| What the task requires |
How many of the lines below contain the string "cisis"? Case counts, so reply with only the number.

--- The input ---

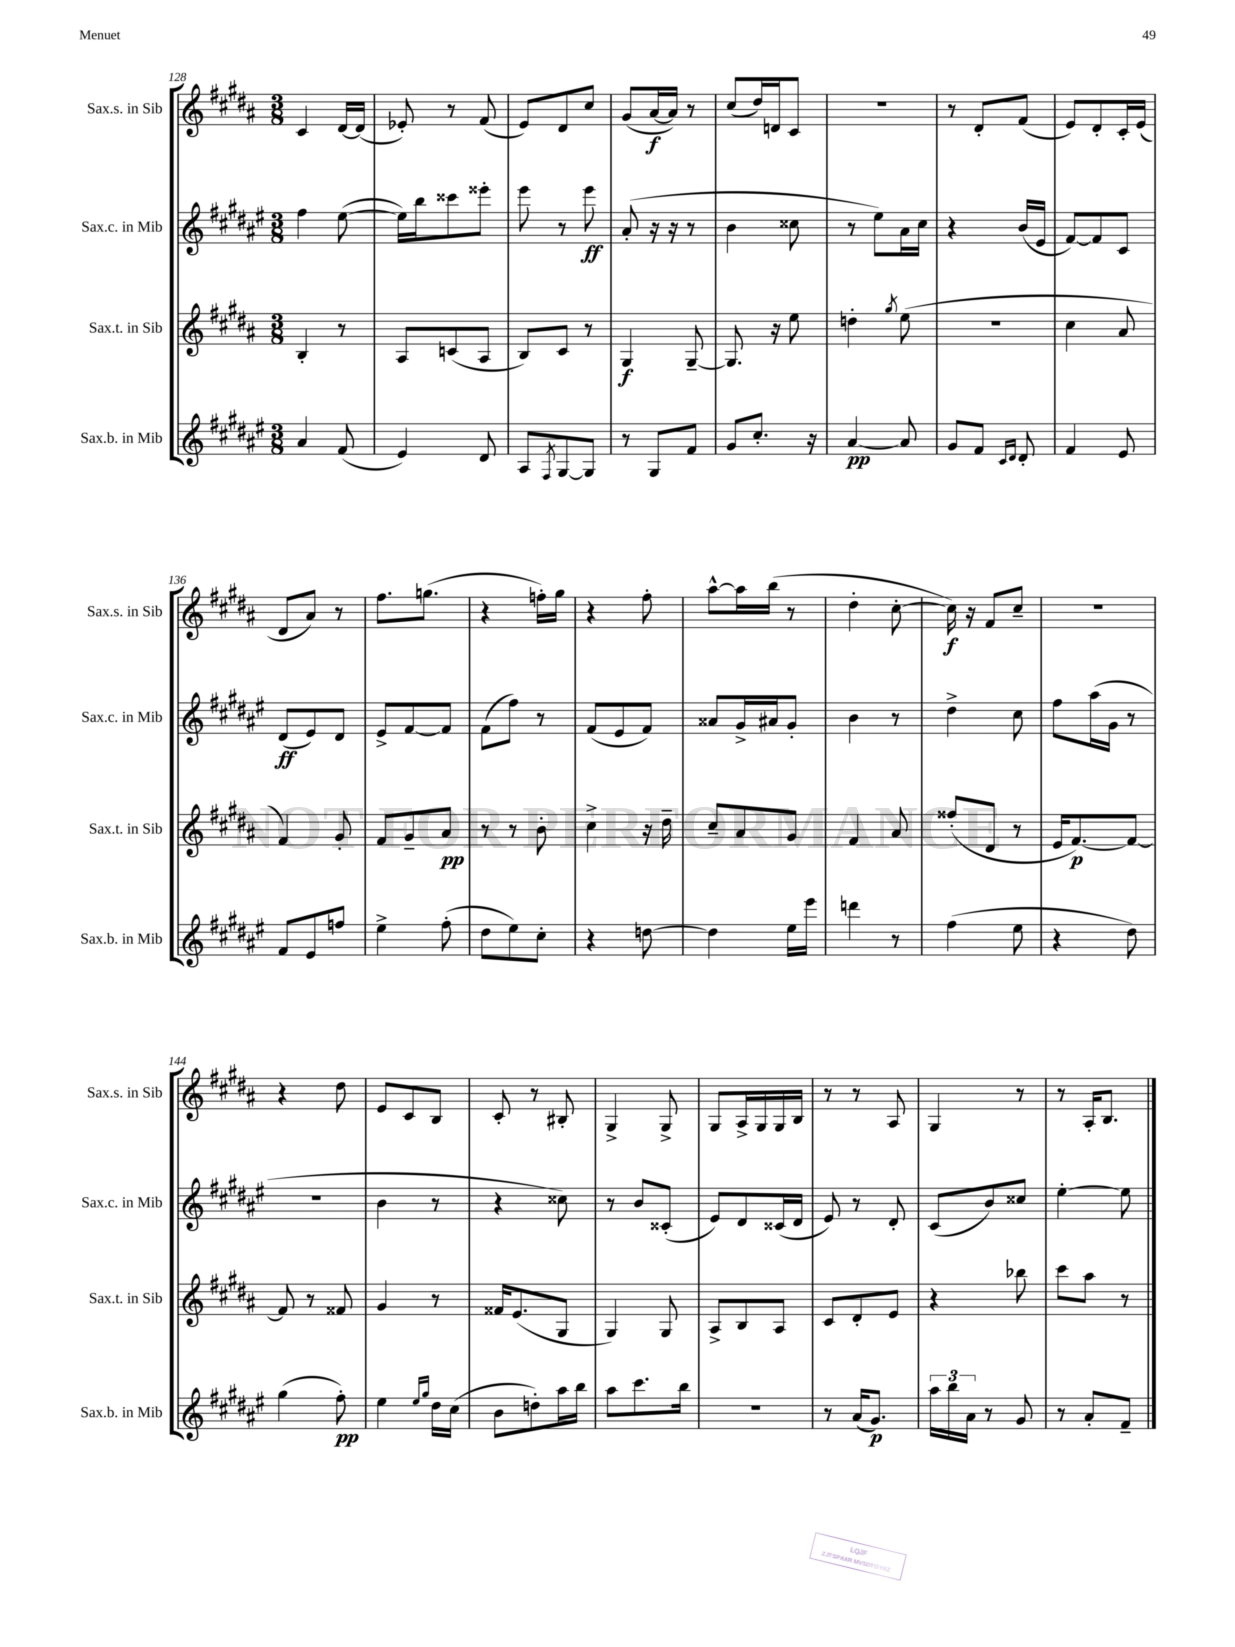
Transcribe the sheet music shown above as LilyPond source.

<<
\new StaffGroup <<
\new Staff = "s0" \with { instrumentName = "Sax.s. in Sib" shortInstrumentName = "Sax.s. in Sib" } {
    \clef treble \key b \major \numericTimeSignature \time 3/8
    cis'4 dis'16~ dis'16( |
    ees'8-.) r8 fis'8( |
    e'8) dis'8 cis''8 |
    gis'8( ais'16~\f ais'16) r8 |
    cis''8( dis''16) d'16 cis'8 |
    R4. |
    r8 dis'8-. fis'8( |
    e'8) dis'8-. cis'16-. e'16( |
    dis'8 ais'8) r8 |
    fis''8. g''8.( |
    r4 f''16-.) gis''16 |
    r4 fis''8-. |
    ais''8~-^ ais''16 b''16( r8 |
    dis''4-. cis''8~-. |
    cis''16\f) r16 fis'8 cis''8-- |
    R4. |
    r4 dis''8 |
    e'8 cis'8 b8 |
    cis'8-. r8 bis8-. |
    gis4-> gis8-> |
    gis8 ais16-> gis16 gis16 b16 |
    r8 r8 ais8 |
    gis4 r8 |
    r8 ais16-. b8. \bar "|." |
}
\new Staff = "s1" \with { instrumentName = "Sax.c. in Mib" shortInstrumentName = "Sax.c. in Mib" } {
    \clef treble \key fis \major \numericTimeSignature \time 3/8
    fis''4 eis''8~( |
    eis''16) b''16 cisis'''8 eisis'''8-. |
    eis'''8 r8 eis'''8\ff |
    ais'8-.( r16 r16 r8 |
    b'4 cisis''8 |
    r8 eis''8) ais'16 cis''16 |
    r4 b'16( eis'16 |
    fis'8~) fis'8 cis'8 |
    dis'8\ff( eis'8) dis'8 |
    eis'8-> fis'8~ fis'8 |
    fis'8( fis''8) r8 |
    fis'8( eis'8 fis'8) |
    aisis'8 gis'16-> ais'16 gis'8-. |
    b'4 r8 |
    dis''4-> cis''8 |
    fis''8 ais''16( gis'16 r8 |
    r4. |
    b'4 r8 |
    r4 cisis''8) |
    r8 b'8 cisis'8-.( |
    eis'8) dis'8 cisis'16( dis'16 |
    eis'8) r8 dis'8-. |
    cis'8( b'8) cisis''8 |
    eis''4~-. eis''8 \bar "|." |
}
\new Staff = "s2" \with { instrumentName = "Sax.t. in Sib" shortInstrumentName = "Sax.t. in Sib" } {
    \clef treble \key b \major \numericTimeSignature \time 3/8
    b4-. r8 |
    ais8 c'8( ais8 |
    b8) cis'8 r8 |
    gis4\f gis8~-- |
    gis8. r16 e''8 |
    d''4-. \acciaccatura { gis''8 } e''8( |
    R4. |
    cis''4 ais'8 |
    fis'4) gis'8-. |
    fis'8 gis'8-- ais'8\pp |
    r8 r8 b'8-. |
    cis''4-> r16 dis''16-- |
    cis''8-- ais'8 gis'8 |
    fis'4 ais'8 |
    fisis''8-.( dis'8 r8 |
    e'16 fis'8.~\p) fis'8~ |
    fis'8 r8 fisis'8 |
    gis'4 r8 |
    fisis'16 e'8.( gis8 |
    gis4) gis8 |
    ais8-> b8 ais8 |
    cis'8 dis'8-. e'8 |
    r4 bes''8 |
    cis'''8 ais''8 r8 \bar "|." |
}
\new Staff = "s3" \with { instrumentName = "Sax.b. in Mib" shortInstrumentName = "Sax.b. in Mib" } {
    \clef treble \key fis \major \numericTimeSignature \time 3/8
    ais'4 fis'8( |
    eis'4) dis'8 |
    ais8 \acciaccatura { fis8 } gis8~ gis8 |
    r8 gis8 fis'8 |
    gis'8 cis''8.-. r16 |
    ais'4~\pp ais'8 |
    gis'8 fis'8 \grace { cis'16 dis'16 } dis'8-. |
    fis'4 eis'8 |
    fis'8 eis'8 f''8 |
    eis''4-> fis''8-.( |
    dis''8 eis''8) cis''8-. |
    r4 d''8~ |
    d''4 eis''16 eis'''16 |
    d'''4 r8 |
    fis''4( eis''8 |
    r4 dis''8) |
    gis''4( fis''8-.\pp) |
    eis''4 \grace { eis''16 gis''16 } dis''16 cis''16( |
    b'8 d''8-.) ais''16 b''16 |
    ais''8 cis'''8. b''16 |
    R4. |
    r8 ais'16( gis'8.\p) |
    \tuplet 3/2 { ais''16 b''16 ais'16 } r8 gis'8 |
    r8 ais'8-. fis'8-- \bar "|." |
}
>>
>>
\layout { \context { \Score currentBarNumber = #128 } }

---
--- The input ---

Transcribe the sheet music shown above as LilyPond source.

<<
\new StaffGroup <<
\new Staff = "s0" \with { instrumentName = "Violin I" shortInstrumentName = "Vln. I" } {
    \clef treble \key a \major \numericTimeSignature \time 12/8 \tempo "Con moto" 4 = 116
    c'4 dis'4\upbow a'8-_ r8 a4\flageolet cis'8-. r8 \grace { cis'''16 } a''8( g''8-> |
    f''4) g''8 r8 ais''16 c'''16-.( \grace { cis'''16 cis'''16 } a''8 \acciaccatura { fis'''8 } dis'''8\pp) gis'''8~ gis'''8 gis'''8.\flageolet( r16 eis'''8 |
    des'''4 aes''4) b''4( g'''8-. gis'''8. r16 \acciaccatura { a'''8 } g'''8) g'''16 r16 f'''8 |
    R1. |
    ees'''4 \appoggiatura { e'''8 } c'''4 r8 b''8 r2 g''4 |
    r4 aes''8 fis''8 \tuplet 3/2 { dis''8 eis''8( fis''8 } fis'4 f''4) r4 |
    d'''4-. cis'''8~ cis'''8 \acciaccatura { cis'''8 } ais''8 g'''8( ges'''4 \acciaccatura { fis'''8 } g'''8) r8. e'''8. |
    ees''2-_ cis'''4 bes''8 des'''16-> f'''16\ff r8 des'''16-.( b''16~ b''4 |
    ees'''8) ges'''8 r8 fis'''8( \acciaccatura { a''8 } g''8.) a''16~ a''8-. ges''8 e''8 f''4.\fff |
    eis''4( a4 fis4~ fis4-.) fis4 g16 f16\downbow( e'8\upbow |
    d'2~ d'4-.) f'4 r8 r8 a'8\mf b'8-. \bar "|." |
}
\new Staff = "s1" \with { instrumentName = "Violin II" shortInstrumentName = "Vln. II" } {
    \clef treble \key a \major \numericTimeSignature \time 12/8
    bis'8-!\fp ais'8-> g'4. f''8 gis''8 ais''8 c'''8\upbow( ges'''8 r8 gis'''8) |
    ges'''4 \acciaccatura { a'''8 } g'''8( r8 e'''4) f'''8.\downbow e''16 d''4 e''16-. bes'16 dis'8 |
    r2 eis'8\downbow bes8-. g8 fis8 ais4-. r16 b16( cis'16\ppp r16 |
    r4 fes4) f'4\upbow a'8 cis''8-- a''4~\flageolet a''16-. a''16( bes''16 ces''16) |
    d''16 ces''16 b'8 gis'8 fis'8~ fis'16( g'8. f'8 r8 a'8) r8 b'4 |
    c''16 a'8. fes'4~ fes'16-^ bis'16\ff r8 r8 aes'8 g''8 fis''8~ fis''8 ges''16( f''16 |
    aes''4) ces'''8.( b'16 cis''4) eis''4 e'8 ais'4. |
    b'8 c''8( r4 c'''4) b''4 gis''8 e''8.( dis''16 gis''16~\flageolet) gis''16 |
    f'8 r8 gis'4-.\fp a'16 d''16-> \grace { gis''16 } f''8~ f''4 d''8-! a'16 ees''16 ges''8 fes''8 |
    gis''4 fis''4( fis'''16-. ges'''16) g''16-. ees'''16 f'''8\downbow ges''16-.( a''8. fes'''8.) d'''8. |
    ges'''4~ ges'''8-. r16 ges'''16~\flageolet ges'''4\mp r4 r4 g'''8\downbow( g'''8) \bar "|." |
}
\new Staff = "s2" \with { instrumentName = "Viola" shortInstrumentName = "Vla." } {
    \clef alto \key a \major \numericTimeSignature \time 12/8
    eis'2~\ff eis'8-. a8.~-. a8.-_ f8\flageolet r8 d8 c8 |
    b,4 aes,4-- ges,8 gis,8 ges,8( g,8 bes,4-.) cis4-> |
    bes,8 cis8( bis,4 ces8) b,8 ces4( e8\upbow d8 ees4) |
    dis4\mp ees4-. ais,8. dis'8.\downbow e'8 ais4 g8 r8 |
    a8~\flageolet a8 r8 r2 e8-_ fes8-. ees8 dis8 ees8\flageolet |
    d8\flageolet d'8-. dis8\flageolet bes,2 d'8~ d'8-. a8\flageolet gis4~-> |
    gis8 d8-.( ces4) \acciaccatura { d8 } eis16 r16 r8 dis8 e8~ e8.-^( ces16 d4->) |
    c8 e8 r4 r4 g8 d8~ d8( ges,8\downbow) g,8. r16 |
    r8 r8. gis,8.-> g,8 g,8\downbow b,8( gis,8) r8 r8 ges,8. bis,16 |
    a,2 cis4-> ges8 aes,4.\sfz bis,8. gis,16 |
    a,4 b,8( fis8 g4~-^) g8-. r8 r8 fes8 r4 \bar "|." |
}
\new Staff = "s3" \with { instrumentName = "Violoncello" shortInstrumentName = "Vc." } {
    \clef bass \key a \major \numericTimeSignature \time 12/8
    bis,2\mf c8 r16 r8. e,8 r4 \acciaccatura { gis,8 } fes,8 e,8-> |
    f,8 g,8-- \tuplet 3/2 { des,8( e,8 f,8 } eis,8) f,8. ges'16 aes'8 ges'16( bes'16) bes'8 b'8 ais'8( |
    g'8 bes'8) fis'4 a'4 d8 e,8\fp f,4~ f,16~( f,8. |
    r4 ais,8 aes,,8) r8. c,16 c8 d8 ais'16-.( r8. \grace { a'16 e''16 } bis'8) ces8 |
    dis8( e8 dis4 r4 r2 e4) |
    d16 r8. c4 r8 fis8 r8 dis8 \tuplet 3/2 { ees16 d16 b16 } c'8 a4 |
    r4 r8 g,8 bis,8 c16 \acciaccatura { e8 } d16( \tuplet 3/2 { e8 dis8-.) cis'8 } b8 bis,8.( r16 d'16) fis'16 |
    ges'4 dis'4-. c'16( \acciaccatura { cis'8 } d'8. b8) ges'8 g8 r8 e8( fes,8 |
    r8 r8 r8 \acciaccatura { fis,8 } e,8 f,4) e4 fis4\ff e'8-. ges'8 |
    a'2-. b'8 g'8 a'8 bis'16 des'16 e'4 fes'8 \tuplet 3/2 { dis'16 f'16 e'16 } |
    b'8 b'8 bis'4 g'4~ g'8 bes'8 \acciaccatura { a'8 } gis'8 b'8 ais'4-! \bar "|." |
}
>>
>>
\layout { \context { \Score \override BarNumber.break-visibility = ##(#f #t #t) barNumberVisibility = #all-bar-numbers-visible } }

---
--- The input ---

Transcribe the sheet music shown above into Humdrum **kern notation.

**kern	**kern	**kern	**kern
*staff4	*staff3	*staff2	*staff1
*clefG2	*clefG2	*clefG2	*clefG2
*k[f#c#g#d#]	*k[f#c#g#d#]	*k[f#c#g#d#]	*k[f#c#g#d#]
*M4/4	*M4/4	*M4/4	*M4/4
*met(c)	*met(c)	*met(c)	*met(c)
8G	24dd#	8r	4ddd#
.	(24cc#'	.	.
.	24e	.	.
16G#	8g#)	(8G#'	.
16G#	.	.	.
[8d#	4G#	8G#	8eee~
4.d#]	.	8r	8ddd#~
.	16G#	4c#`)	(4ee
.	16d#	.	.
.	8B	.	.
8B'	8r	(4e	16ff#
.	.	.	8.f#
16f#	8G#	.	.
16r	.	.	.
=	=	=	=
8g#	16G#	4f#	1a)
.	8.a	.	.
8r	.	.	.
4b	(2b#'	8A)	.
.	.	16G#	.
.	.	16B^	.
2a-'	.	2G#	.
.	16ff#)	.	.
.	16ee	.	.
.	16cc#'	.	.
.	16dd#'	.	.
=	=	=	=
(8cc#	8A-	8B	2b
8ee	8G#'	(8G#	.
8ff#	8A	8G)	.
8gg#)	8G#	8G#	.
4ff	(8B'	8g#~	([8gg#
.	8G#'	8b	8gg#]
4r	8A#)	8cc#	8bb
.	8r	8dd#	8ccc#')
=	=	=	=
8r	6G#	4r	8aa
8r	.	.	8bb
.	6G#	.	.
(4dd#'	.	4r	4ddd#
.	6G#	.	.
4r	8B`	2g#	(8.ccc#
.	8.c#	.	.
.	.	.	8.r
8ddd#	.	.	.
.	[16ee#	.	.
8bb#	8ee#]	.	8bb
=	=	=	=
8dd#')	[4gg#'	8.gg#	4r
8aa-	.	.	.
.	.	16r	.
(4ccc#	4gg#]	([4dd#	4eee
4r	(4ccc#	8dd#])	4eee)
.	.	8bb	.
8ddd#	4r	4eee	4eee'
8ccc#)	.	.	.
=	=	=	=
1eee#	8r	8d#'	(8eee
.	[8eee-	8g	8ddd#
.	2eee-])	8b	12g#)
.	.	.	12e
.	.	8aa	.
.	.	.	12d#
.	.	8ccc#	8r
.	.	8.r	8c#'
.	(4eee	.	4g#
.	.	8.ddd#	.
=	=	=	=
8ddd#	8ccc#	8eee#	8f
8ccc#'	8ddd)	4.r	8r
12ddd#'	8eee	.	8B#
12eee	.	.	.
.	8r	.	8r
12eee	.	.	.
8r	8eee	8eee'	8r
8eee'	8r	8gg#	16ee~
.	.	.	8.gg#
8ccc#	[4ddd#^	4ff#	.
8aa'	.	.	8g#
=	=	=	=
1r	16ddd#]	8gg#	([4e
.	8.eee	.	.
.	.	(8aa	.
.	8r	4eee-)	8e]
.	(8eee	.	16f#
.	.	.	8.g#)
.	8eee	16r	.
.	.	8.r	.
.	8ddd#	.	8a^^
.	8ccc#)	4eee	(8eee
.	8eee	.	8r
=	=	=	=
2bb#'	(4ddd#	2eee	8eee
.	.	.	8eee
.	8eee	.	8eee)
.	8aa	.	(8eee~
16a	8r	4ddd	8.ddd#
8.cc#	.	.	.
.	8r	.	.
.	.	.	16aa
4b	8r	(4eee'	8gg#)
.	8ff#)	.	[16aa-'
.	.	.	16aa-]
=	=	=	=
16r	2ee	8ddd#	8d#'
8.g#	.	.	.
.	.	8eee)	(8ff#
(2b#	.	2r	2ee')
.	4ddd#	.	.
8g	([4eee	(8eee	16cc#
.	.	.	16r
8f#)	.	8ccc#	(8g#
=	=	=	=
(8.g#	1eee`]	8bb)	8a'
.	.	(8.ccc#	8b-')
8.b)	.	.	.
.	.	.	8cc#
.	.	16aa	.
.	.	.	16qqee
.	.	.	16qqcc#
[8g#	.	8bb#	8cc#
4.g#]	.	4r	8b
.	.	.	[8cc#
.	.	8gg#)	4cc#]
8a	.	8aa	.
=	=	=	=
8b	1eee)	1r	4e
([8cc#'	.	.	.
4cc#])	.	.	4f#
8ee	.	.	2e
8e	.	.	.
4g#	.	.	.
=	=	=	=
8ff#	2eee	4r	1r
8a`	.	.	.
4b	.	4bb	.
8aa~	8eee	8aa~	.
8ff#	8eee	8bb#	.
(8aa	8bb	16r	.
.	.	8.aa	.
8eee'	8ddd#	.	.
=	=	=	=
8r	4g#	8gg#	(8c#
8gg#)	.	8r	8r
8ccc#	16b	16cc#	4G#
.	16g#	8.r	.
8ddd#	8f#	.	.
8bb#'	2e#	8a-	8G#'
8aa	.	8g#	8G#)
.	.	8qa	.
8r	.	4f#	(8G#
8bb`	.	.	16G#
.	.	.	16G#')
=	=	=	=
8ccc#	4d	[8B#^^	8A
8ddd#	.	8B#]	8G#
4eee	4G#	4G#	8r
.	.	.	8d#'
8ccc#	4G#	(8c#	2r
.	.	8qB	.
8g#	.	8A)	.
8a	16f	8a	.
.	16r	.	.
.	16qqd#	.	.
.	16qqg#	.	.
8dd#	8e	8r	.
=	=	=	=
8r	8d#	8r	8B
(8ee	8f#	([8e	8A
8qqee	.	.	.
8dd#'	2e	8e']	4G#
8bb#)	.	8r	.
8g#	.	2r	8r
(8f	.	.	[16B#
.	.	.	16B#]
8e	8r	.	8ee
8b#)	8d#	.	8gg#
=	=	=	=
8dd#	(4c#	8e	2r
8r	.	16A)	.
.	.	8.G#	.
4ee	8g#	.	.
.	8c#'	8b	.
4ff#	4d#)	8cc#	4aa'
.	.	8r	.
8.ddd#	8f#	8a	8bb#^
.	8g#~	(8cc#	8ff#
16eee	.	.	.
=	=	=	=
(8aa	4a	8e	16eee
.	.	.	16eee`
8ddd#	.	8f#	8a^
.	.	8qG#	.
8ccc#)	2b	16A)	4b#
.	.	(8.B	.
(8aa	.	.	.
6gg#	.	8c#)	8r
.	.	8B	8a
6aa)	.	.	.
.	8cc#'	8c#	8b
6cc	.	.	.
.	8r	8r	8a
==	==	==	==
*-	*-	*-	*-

---

| Solution to this exercise |
6